* _The exercise_: Please rewrite the items from the start of the records through the line containing "road 3 (unclassified): [(224,511),(246,0)]", swapping "centreline" for "centerline" and leaving everything else untouched. Omit the pictures from your answer.

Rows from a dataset
════════════════

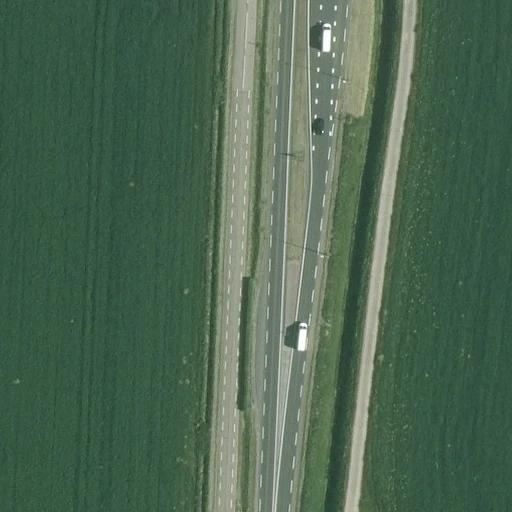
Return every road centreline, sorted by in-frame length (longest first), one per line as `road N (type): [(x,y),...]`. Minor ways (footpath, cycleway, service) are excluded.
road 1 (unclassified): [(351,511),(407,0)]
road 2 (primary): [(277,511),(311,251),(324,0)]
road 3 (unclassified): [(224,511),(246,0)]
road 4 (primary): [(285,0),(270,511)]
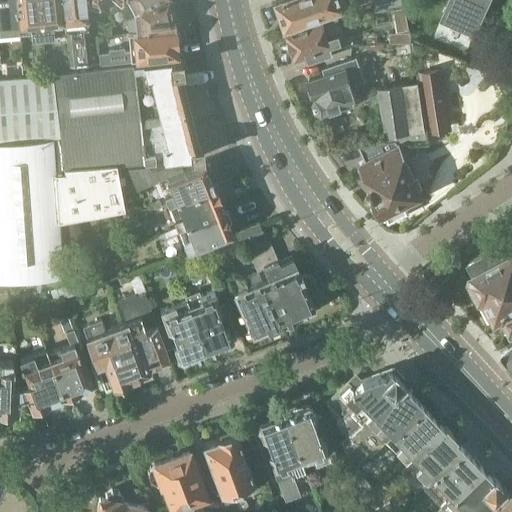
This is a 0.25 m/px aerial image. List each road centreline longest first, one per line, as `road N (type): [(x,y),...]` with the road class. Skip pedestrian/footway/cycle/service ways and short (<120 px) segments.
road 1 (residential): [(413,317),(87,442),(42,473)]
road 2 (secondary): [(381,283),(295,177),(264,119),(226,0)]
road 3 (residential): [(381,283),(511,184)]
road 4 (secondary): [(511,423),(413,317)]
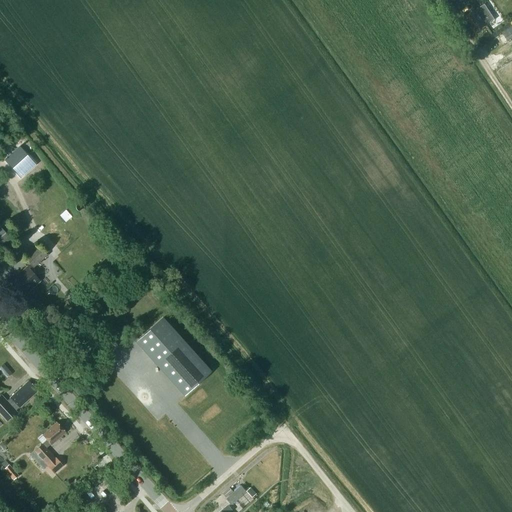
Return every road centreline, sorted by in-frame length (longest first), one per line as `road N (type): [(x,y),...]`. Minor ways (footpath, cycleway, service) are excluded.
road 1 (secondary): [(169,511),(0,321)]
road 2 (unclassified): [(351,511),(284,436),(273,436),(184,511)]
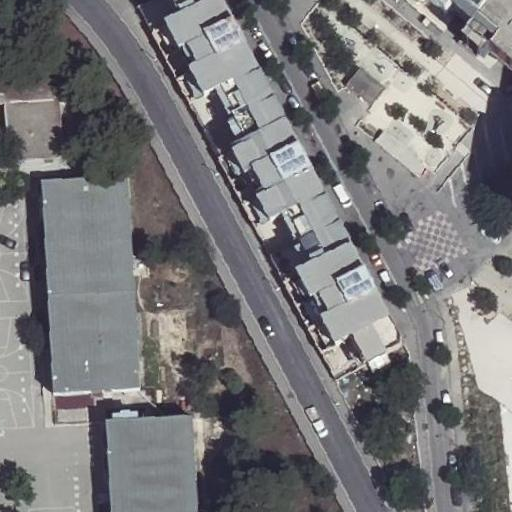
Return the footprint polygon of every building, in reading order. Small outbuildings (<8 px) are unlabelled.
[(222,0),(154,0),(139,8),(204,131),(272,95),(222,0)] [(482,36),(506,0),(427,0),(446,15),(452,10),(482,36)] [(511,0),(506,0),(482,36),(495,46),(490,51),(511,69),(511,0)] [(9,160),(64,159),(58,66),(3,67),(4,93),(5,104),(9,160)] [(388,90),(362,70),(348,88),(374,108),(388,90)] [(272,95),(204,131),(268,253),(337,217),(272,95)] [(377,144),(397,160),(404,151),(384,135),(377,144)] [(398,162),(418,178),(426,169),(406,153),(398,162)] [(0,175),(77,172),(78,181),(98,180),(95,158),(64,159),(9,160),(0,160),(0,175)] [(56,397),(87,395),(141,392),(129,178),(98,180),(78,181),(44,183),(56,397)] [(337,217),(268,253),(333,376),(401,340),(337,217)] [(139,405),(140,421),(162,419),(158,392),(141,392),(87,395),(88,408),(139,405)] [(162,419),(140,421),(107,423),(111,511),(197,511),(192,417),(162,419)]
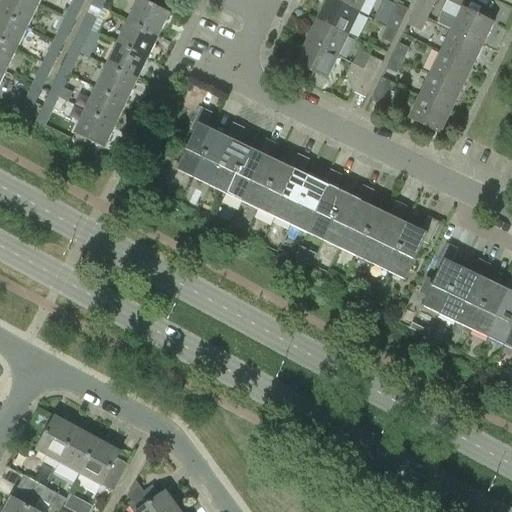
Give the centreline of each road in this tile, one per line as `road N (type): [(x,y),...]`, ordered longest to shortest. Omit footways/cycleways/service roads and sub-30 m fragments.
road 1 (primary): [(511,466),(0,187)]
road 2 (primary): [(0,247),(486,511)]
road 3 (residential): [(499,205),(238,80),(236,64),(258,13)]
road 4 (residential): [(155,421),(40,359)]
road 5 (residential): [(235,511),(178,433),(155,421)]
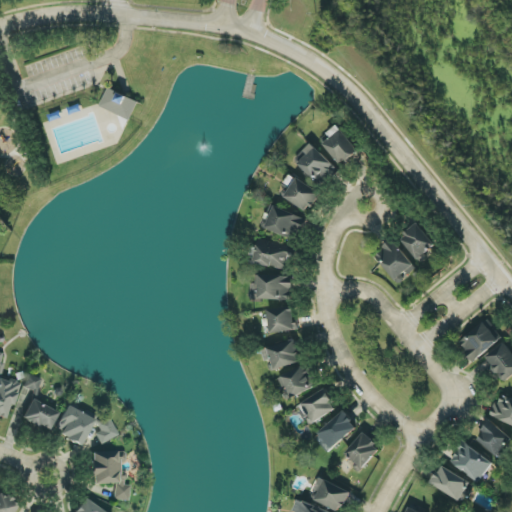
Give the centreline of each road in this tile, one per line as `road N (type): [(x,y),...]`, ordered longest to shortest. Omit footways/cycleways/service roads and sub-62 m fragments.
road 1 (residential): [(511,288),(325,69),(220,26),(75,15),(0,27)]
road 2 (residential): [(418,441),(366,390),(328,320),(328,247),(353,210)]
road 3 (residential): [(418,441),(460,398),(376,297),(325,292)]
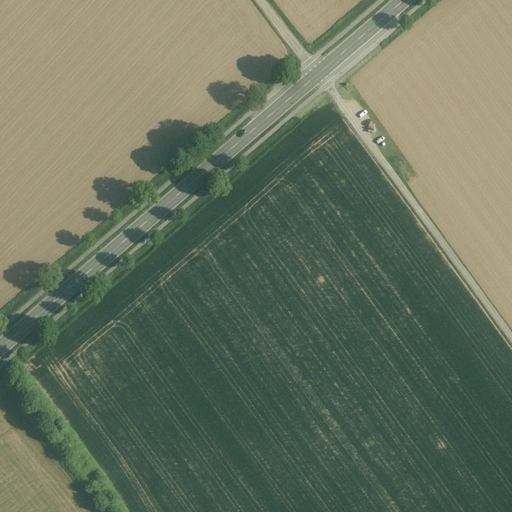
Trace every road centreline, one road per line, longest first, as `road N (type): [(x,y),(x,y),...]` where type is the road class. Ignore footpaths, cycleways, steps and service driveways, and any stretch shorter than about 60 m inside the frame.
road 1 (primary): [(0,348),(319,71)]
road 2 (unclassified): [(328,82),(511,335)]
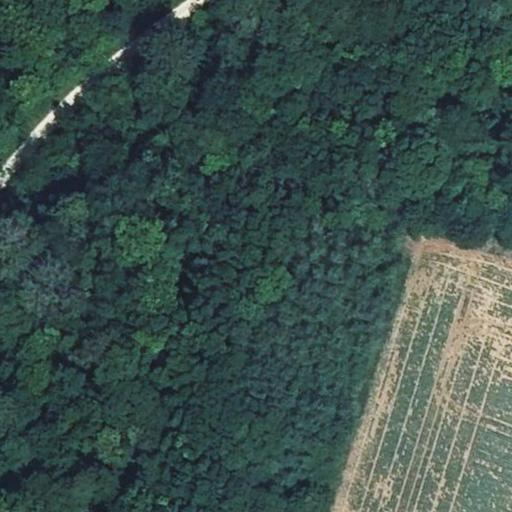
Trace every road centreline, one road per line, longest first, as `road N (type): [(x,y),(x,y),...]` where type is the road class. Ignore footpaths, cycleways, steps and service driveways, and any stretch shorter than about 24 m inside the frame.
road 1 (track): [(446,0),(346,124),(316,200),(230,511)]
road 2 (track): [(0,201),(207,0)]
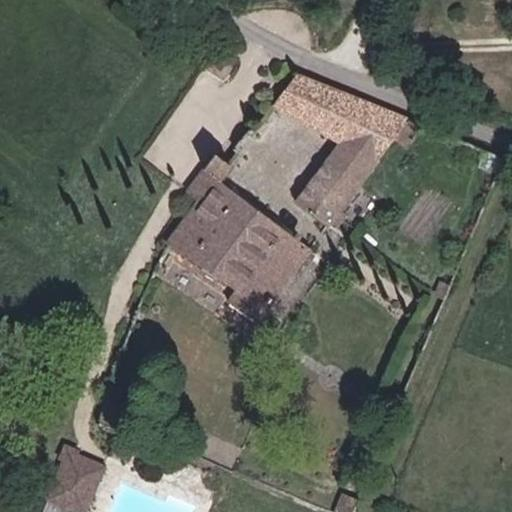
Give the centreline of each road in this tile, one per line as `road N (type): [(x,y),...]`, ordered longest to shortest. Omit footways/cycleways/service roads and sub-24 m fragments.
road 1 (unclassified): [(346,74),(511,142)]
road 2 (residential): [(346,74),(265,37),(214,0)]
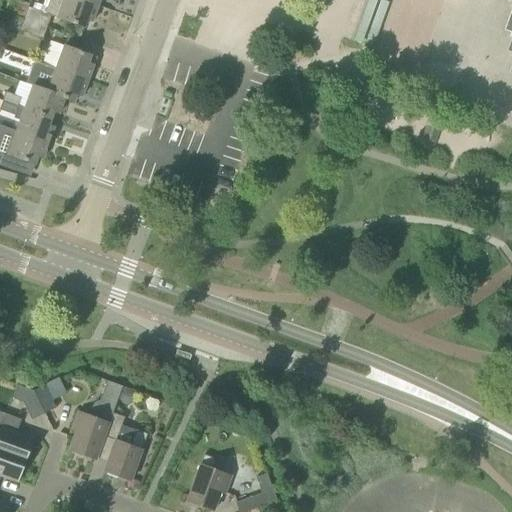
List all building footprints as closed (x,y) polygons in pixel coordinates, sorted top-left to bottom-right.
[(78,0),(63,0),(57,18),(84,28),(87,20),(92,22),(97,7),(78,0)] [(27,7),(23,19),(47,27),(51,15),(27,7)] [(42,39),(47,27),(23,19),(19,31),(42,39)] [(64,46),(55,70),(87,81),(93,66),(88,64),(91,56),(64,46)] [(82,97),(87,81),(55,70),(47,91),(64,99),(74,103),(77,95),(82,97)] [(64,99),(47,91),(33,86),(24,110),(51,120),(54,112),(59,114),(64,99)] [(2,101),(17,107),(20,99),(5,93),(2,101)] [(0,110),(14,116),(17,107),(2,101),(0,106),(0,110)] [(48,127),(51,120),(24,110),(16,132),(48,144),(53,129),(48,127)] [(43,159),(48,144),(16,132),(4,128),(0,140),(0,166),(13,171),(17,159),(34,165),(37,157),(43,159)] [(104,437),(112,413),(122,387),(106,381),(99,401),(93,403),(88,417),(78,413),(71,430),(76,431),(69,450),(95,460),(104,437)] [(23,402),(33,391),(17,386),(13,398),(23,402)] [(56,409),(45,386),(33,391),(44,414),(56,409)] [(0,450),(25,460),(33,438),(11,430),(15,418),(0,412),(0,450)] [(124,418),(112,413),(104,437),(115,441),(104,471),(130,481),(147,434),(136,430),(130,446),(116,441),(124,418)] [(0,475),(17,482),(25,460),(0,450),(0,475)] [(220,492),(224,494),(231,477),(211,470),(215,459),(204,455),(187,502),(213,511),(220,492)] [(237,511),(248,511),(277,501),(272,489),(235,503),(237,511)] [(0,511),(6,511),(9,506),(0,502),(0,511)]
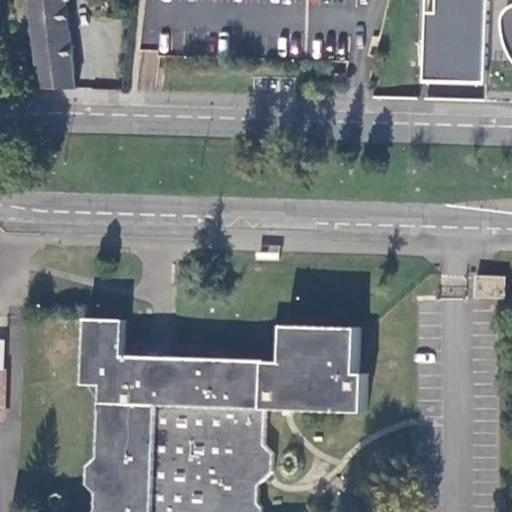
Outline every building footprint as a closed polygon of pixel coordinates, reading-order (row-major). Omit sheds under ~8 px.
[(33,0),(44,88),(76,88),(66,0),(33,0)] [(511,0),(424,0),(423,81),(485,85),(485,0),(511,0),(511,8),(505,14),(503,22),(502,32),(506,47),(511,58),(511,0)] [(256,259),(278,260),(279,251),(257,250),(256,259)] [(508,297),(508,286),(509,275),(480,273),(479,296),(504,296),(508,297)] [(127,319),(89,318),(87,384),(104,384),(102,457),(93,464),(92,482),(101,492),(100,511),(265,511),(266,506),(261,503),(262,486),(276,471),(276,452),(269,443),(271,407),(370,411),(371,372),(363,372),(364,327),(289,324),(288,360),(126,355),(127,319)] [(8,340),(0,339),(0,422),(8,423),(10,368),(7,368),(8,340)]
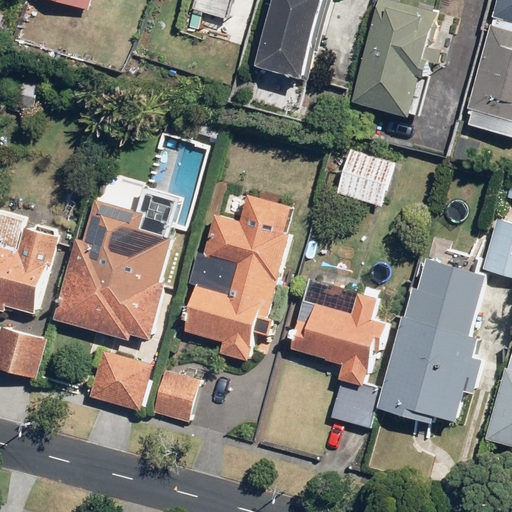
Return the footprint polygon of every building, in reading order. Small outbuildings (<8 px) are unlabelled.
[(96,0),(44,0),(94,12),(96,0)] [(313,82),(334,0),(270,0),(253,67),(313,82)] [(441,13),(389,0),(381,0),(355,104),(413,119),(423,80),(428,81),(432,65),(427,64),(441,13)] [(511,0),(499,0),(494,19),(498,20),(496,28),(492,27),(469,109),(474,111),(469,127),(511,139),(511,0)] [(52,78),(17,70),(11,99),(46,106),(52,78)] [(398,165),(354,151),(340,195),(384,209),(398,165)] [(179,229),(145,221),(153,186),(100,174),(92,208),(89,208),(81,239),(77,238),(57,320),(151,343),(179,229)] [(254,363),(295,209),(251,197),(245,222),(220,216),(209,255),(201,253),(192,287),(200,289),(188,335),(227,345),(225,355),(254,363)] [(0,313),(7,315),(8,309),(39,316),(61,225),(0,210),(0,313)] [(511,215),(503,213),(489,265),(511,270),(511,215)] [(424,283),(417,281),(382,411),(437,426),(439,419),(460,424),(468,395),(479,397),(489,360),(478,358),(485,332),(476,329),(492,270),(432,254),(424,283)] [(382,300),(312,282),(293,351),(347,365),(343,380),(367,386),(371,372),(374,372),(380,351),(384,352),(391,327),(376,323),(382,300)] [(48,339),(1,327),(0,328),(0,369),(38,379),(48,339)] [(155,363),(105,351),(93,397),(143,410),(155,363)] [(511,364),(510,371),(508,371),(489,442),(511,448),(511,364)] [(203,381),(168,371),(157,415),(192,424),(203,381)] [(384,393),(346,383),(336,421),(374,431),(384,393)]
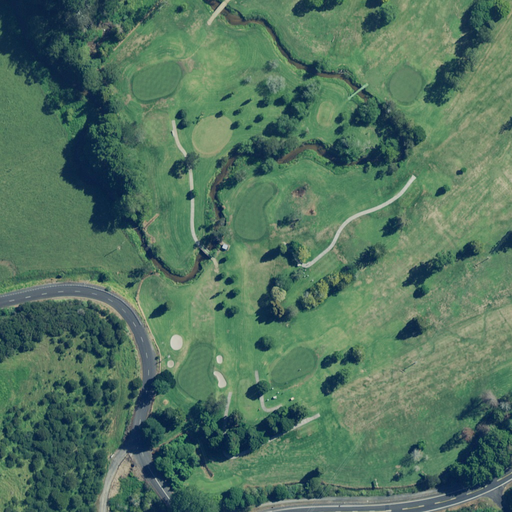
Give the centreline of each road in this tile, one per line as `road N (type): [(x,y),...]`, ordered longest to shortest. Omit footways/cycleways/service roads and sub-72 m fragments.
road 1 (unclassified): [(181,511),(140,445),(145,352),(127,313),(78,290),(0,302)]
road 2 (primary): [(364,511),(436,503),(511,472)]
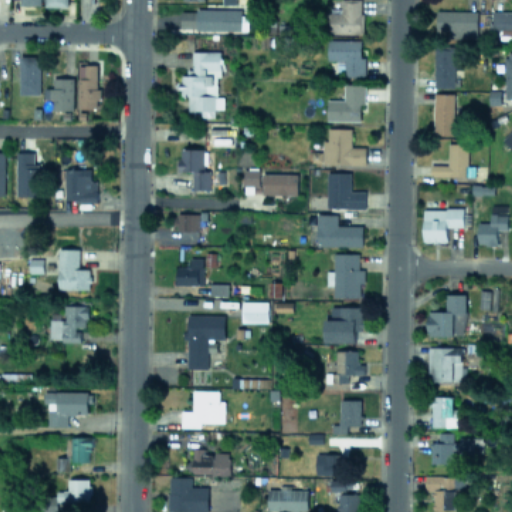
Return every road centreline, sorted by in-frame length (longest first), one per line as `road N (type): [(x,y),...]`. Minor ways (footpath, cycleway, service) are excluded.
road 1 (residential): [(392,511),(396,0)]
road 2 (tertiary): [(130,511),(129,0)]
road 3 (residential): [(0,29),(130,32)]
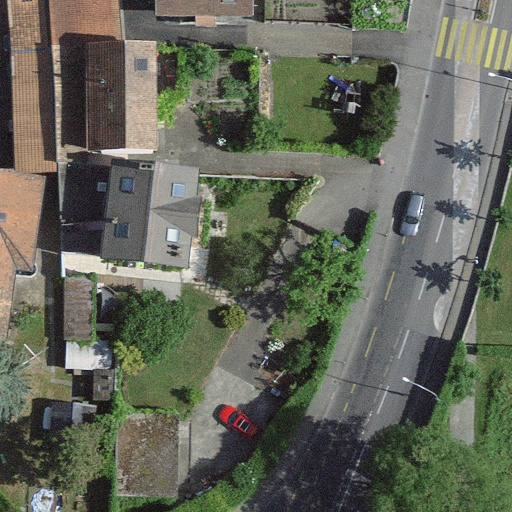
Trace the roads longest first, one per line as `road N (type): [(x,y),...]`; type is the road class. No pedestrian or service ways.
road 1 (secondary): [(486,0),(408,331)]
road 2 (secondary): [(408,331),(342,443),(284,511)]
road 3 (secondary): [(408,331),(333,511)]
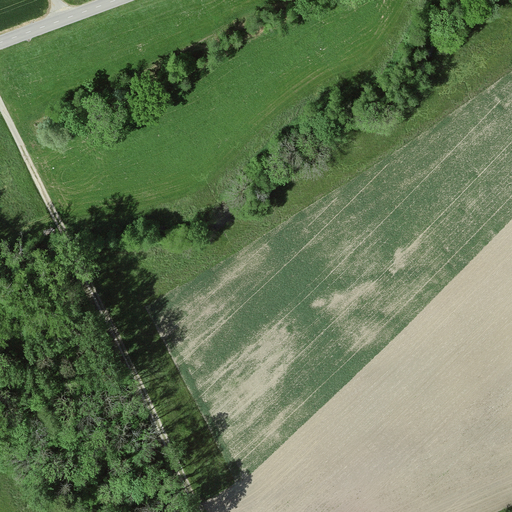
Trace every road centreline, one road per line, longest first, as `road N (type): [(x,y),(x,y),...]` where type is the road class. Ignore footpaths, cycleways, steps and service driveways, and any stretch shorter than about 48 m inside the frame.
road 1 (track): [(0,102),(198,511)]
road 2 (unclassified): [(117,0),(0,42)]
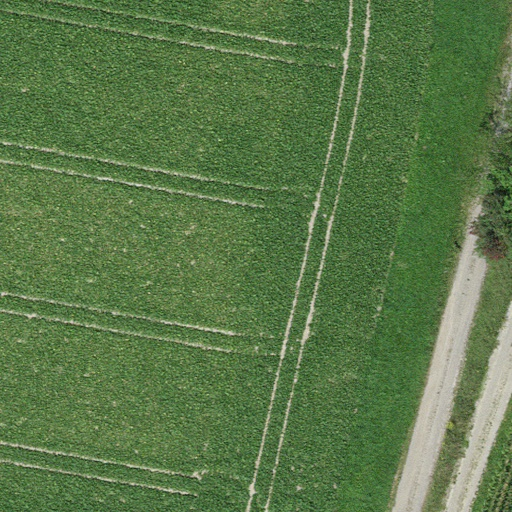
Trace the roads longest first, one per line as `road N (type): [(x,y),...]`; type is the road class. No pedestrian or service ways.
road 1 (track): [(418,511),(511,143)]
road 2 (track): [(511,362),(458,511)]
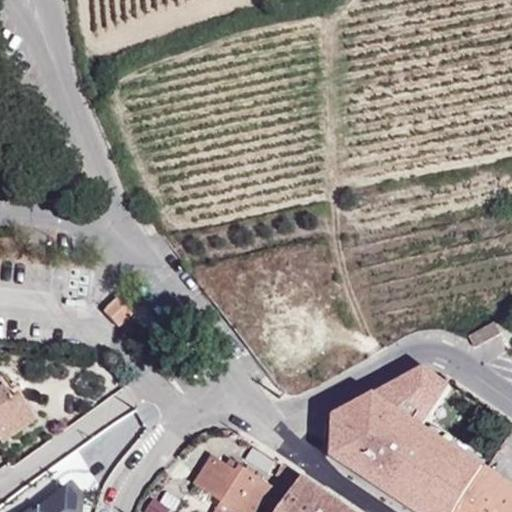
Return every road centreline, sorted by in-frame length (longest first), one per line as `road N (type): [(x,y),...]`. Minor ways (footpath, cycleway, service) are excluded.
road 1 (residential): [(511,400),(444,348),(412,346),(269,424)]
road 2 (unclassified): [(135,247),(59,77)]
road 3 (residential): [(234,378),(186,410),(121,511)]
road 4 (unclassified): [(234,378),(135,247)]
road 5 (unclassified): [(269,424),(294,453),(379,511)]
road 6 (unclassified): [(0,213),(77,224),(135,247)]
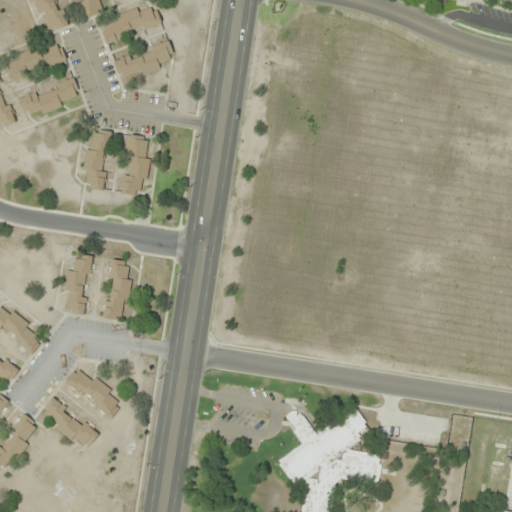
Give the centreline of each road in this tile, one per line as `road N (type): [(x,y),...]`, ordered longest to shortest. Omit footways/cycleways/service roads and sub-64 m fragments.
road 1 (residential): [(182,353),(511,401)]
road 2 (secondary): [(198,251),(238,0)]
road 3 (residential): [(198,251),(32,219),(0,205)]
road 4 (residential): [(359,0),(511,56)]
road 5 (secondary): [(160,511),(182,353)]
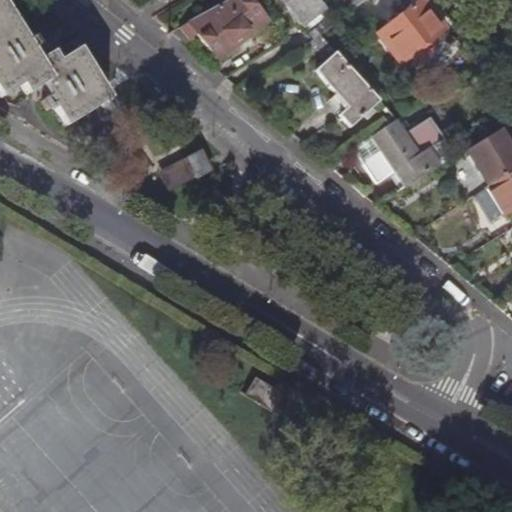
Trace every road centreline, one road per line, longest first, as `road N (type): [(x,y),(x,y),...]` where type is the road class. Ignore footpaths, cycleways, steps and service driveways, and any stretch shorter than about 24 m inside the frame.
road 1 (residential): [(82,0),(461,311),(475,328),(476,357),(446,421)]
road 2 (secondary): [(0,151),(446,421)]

════════════════

* _Correct answer_:
Return every road centerline, sorted by in-frame length (longest first), one per line as `road N (type): [(x,y),...]`. Minor ways (footpath, cycleway, service) are excluded.
road 1 (unclassified): [(351,511),(407,0)]
road 2 (primary): [(277,511),(311,251),(324,0)]
road 3 (unclassified): [(224,511),(246,0)]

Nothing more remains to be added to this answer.